● **Extracted information**
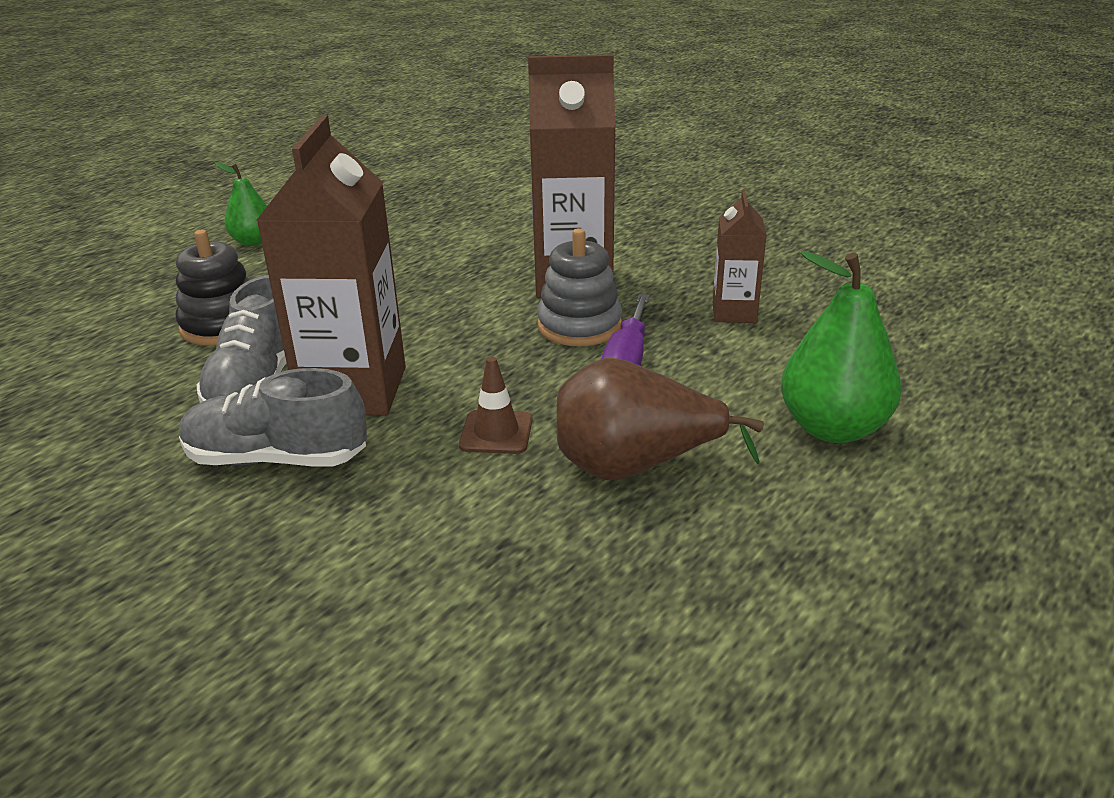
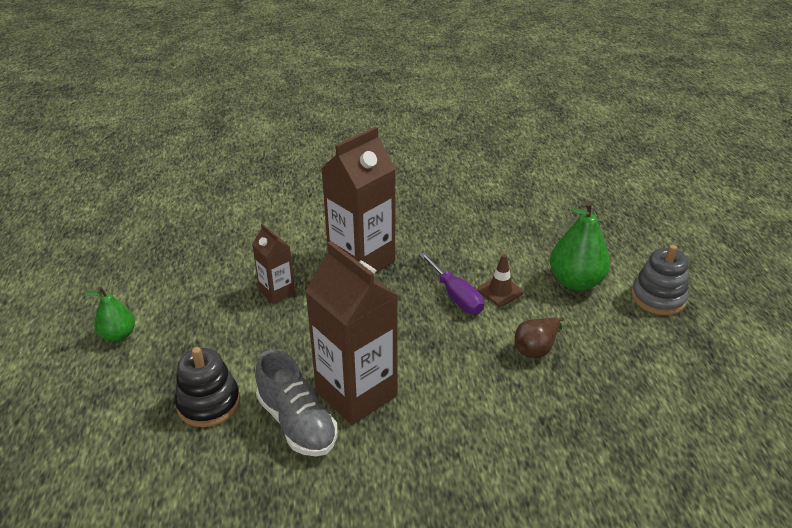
camera: 45 degrees left, 5 degrees up
(277, 458) = (383, 455): grey shoe -> none
(496, 432) = (459, 370): brown traffic cone -> brown traffic cone (500, 291)
(579, 326) = (405, 287): grey stacking toy -> grey stacking toy (658, 298)
(635, 467) = (536, 348): brown pear -> brown pear, size x0.60
(734, 313) = (461, 241): brown carton -> brown carton (277, 292)

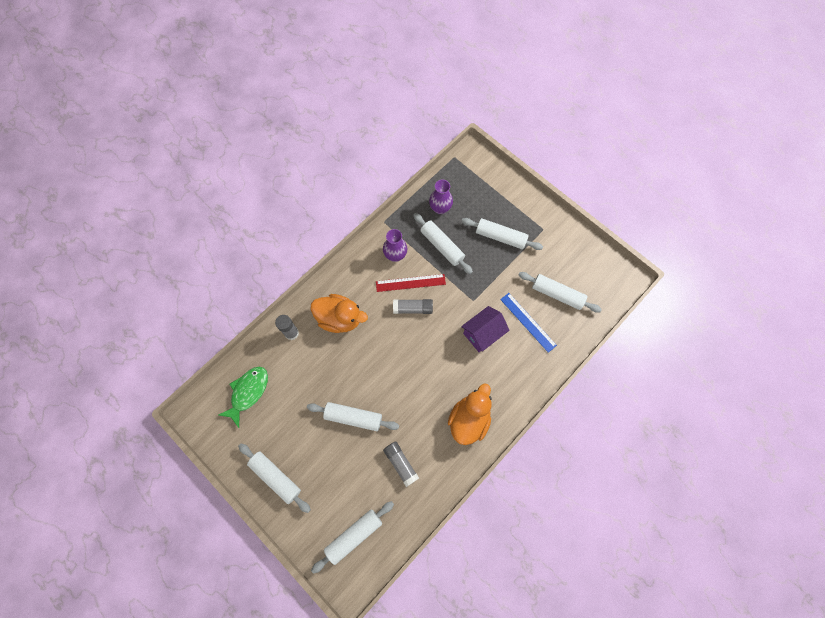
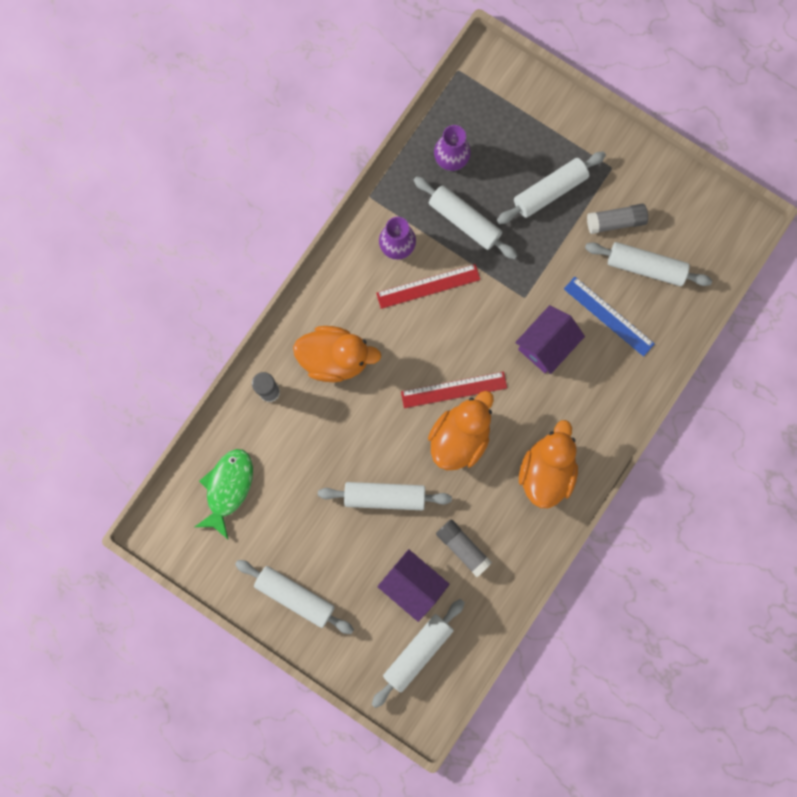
camera: 10 degrees left, 10 degrees up
(360, 484) = (413, 584): none -> purple house
(413, 308) = (438, 325): grey glue stick -> grey glue stick (615, 222)
(413, 385) = (460, 437): none -> orange duck
(415, 352) = (454, 389): none -> red ruler
(500, 237) = (549, 191): white rolling pin -> white rolling pin turned 45 degrees counterclockwise

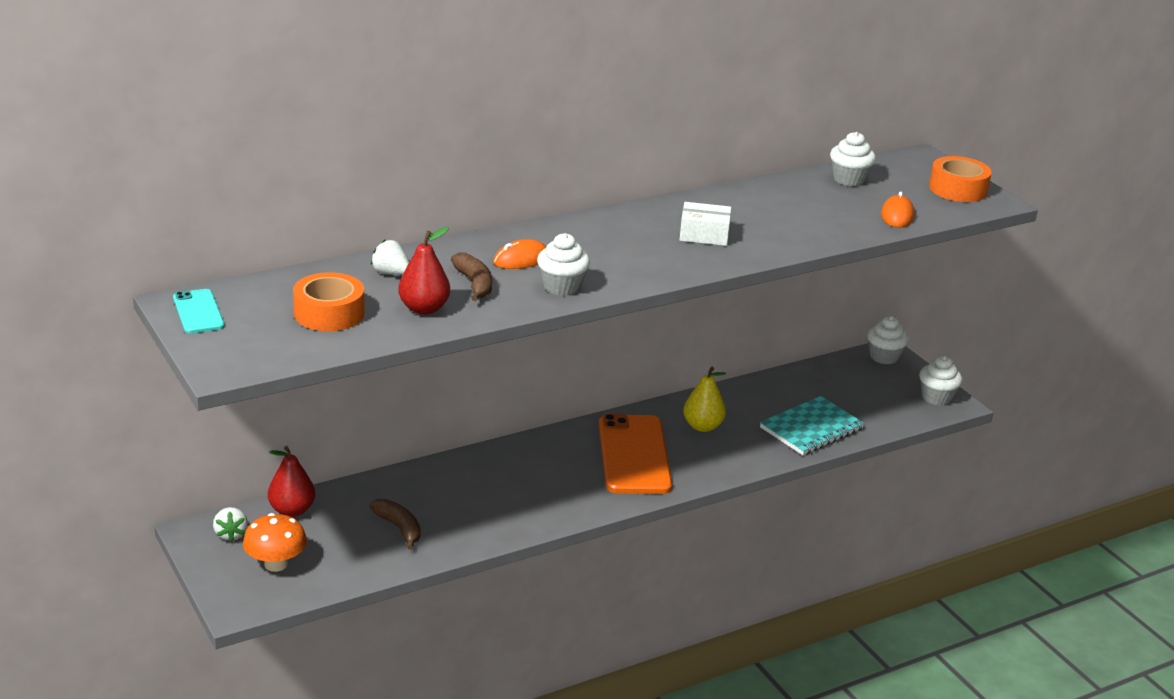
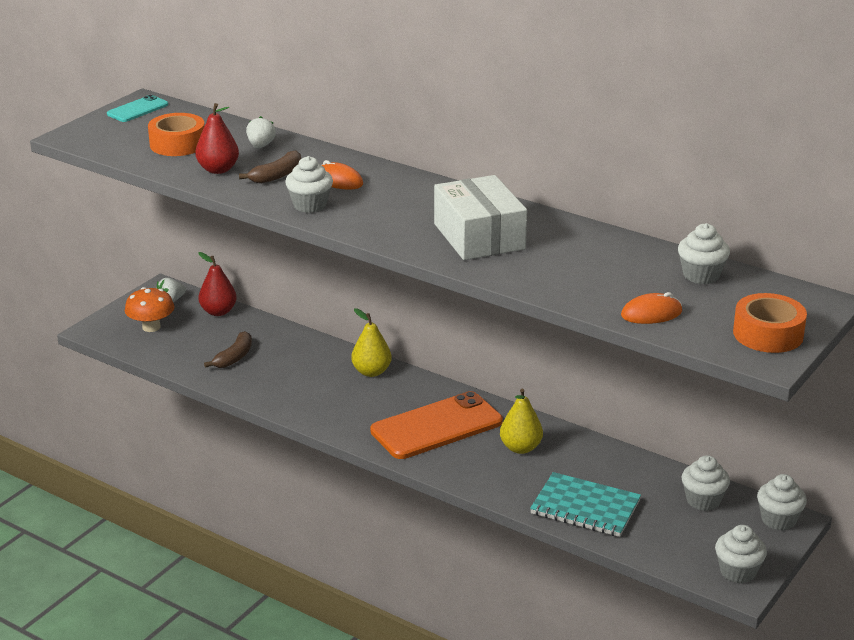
camera: 65 degrees right, 0 degrees up
(508, 458) = (371, 372): none -> yellow pear
(704, 235) = (479, 236): white box -> white box, size x1.75
(838, 376) = (703, 500): none -> white cupcake

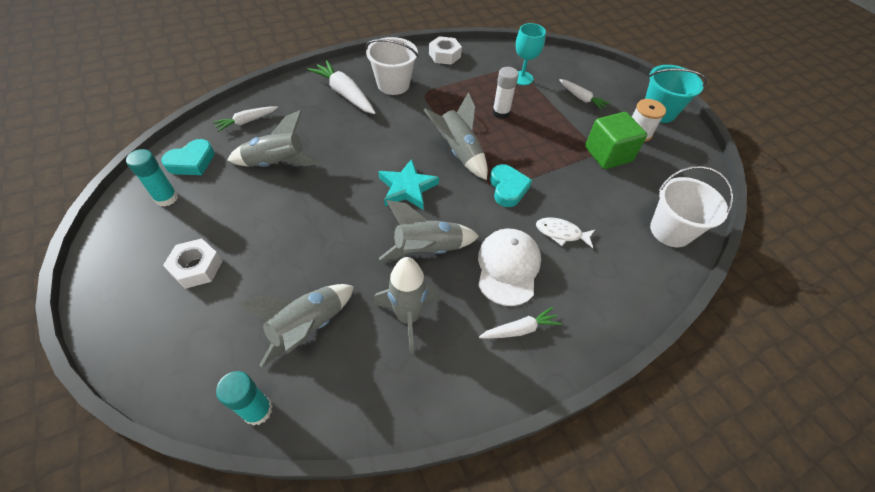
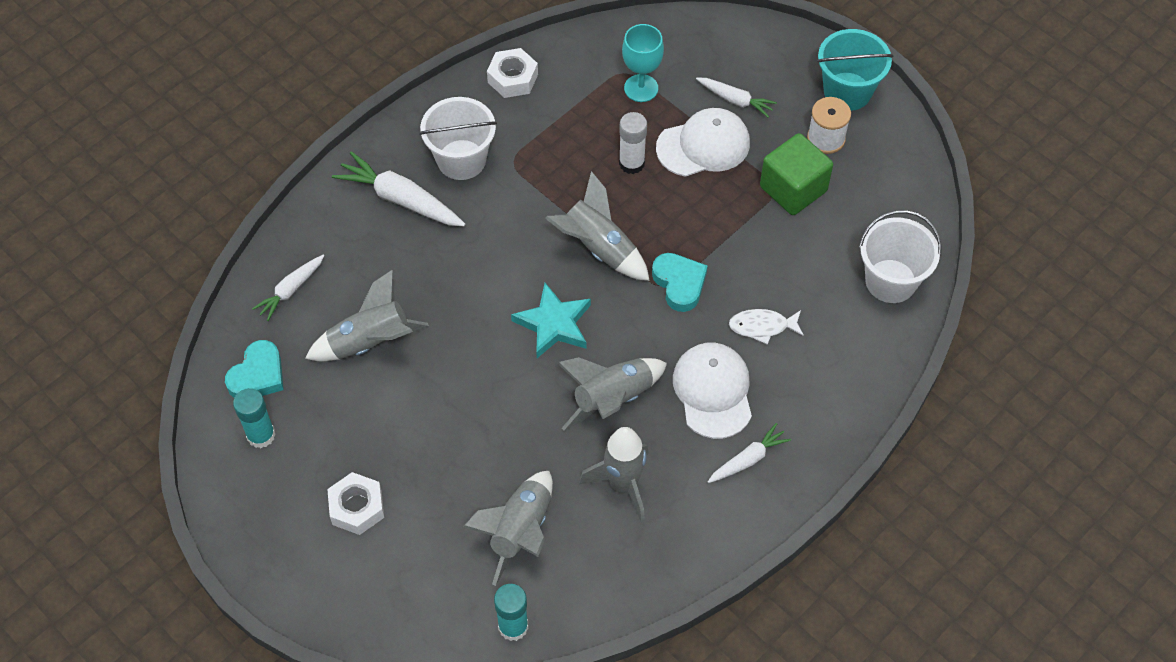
camera: 15 degrees left, 5 degrees up
(552, 115) = (703, 145): none -> white cap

● **Required work**
Repeat the lines from the line containing "(704, 235) = (479, 236): white" through the end of the material above exactly, with no pictures and nothing else.

● **Expected output**
(704, 235) = (479, 236): white box -> white box, size x1.75
(838, 376) = (703, 500): none -> white cupcake

camera: 15 degrees left, 5 degrees up
(552, 115) = (703, 145): none -> white cap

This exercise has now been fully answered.